- **WORK TO COMPLETE**: Transcribe, without any alteration, only the lines that begin at the line containing "(143, 182) = (73, 215): green" and run to the last line below.

- **DATASET EXTRACT**:
= Beginning of Section =
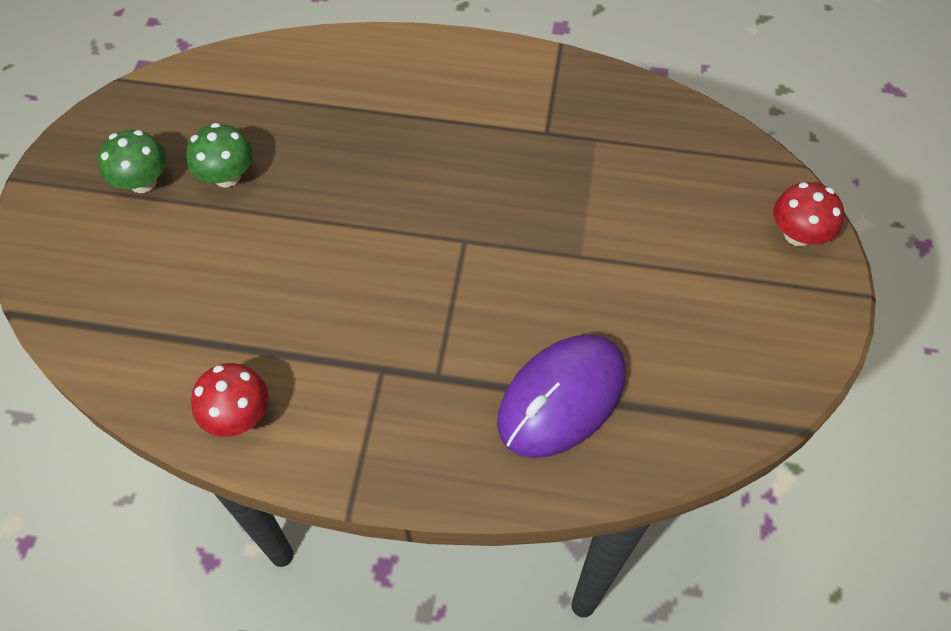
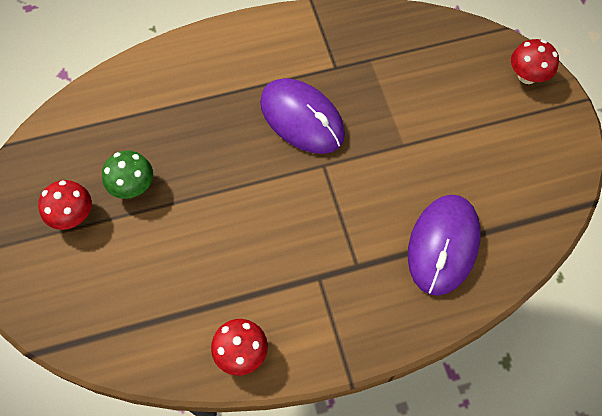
camera: 25 degrees left, 5 degrees up
(143, 182) = (73, 215): green mushroom -> red mushroom
(469, 176) = (302, 118): none -> purple mouse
= End of Section =
- **TASK SOLUTION**:
(143, 182) = (73, 215): green mushroom -> red mushroom
(469, 176) = (302, 118): none -> purple mouse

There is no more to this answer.